**Instruction:** Retype the lines from the beginning up to and including the line that contains "Danish Countess, Dagmar, Matron (270, 275)", without changing anything.

**Data for this task:**
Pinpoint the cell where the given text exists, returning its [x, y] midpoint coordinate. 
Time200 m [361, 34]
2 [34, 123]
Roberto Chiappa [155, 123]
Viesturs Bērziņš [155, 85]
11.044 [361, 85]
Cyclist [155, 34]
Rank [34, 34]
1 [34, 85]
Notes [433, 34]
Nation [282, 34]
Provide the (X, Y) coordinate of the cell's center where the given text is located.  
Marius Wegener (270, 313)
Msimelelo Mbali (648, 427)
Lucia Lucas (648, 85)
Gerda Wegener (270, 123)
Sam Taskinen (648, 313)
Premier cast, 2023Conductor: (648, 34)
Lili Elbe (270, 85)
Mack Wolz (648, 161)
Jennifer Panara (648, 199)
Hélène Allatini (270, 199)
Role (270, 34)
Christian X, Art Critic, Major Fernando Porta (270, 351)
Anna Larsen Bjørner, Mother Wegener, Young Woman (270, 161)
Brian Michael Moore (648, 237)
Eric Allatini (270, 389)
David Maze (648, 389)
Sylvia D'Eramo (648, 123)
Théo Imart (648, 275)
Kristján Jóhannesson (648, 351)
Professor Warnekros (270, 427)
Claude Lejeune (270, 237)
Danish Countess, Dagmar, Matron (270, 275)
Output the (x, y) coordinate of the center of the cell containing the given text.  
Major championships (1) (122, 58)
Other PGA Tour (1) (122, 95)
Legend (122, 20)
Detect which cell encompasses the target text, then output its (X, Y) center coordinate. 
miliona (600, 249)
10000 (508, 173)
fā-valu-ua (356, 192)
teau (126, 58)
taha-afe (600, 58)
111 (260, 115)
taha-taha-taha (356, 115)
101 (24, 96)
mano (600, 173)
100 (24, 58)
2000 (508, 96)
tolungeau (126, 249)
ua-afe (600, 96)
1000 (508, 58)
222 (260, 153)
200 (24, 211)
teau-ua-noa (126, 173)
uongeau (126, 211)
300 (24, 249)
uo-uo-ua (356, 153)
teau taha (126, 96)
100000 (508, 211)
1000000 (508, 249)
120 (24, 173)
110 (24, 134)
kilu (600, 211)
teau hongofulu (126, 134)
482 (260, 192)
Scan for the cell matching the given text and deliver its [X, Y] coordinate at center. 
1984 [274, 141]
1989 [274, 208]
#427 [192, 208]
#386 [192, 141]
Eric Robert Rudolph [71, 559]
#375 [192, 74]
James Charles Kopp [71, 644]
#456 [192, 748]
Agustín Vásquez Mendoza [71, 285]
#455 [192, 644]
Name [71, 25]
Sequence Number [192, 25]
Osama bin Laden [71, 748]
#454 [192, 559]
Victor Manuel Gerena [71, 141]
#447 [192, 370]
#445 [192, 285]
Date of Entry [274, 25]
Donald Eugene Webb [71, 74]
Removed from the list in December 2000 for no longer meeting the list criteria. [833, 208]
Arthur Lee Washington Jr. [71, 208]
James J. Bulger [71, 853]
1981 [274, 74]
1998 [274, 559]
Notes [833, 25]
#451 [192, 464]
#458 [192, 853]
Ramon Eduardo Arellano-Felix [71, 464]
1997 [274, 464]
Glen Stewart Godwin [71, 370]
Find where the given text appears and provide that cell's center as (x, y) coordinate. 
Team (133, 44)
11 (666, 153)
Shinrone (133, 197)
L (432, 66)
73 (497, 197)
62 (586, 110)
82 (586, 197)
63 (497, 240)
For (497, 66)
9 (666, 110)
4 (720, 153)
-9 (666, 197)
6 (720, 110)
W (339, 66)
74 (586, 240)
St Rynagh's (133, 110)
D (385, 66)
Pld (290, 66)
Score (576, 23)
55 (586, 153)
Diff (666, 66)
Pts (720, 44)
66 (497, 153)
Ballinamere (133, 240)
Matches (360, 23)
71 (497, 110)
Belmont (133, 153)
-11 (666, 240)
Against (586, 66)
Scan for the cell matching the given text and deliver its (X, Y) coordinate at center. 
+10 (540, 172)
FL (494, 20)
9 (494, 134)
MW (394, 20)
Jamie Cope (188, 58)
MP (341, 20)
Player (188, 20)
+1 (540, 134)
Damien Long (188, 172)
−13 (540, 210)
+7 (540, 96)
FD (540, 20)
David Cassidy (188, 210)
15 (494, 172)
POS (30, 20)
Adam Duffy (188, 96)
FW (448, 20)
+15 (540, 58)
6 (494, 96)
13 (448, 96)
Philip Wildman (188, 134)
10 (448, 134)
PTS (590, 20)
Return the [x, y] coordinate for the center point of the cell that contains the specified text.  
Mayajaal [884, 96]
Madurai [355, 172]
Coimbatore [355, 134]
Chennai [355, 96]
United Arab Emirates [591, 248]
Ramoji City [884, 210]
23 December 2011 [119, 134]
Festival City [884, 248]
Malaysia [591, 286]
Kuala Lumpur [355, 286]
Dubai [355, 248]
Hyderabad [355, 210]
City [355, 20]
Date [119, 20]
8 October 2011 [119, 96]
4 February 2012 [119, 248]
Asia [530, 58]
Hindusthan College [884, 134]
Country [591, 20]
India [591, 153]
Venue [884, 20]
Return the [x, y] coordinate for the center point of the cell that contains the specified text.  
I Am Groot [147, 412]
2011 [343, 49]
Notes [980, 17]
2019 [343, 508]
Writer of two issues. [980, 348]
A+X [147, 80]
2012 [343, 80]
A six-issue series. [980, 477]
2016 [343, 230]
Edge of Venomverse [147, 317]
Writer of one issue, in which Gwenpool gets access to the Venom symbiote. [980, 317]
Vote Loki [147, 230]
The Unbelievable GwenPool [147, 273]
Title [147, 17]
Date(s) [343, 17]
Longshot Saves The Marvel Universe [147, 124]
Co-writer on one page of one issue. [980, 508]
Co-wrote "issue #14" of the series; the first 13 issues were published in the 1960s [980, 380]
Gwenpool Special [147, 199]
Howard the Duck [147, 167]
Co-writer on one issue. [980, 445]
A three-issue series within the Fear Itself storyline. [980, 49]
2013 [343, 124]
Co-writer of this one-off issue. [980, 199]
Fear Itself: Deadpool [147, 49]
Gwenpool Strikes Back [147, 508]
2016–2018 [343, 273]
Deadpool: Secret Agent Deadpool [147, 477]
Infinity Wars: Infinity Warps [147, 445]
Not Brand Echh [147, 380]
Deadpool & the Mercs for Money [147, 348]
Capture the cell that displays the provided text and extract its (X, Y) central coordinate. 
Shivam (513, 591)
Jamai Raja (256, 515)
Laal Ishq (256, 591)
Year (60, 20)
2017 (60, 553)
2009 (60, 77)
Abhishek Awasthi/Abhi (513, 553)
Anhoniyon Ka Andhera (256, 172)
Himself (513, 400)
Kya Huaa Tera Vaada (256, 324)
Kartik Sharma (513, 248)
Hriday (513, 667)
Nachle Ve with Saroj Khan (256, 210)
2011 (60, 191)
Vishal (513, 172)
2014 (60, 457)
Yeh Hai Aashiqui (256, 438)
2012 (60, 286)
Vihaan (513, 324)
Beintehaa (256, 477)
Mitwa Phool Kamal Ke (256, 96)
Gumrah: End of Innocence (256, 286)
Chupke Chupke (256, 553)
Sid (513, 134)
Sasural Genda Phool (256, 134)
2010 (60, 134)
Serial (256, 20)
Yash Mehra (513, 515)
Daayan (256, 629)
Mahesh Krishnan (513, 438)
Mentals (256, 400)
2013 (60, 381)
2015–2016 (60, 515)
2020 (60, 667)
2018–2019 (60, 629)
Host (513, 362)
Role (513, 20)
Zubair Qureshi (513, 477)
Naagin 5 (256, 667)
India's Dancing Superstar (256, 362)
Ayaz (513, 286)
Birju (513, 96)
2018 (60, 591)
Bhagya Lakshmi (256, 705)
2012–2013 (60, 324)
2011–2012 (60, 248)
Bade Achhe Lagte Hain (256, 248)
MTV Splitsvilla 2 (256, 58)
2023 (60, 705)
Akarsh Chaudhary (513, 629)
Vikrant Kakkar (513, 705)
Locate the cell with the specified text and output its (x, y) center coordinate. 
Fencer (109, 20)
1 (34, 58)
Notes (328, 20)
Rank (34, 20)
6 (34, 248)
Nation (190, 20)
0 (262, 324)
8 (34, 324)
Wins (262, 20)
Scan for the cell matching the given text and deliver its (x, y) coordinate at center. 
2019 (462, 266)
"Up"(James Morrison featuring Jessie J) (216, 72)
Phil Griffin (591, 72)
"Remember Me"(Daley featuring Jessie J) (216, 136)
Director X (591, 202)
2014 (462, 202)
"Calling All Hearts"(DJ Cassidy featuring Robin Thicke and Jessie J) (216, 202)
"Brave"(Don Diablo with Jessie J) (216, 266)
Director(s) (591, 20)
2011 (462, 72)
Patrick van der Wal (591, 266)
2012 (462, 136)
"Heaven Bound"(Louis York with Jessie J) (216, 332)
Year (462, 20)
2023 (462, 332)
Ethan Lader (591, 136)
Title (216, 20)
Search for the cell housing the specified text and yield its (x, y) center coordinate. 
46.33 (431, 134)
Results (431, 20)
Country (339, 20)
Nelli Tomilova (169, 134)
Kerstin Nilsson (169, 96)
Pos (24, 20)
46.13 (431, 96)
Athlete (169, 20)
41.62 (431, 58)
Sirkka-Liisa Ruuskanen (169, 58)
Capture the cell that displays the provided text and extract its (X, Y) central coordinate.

**Final result:**
Pinpoint the cell where the given text exists, returning its [x, y] midpoint coordinate. 
Time200 m [361, 34]
2 [34, 123]
Roberto Chiappa [155, 123]
Viesturs Bērziņš [155, 85]
11.044 [361, 85]
Cyclist [155, 34]
Rank [34, 34]
1 [34, 85]
Notes [433, 34]
Nation [282, 34]
Provide the (X, Y) coordinate of the cell's center where the given text is located.  
Marius Wegener (270, 313)
Msimelelo Mbali (648, 427)
Lucia Lucas (648, 85)
Gerda Wegener (270, 123)
Sam Taskinen (648, 313)
Premier cast, 2023Conductor: (648, 34)
Lili Elbe (270, 85)
Mack Wolz (648, 161)
Jennifer Panara (648, 199)
Hélène Allatini (270, 199)
Role (270, 34)
Christian X, Art Critic, Major Fernando Porta (270, 351)
Anna Larsen Bjørner, Mother Wegener, Young Woman (270, 161)
Brian Michael Moore (648, 237)
Eric Allatini (270, 389)
David Maze (648, 389)
Sylvia D'Eramo (648, 123)
Théo Imart (648, 275)
Kristján Jóhannesson (648, 351)
Professor Warnekros (270, 427)
Claude Lejeune (270, 237)
Danish Countess, Dagmar, Matron (270, 275)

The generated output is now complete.